Segment Start: Data extract

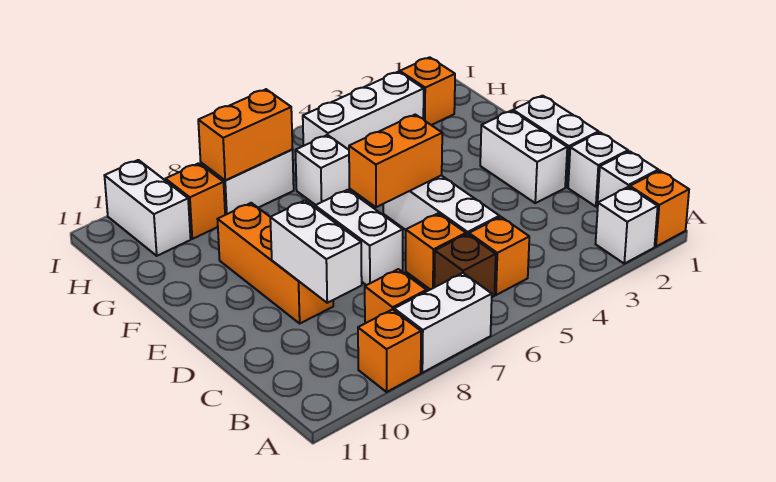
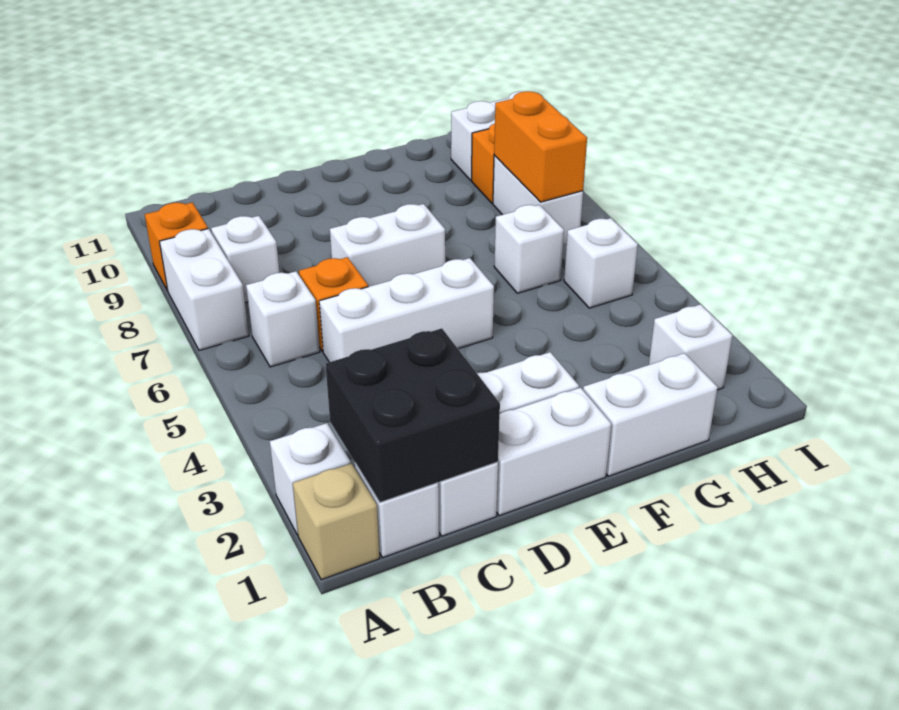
orange brick A1 level 1 -> tan brick A1 level 1
none -> black brick B1:C2 level 2
orange brick B5 level 1 -> none
brown brick B6 level 1 -> white brick B6 level 1
orange brick B8 level 1 -> white brick B8 level 1
white brick C9:D9 level 2 -> white brick F1:G1 level 1
orange brick D9:F9 level 1 -> none
orange brick E5:E6 level 2 -> none
orange brick H2 level 1 -> white brick H2 level 1
white brick H3:H5 level 1 -> white brick H5 level 1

Segment End: Data extract

Return exactly the run of lines that opens with the one containing "orange brick B5 level 1 -> none" and closes with the last line of the records above.

orange brick B5 level 1 -> none
brown brick B6 level 1 -> white brick B6 level 1
orange brick B8 level 1 -> white brick B8 level 1
white brick C9:D9 level 2 -> white brick F1:G1 level 1
orange brick D9:F9 level 1 -> none
orange brick E5:E6 level 2 -> none
orange brick H2 level 1 -> white brick H2 level 1
white brick H3:H5 level 1 -> white brick H5 level 1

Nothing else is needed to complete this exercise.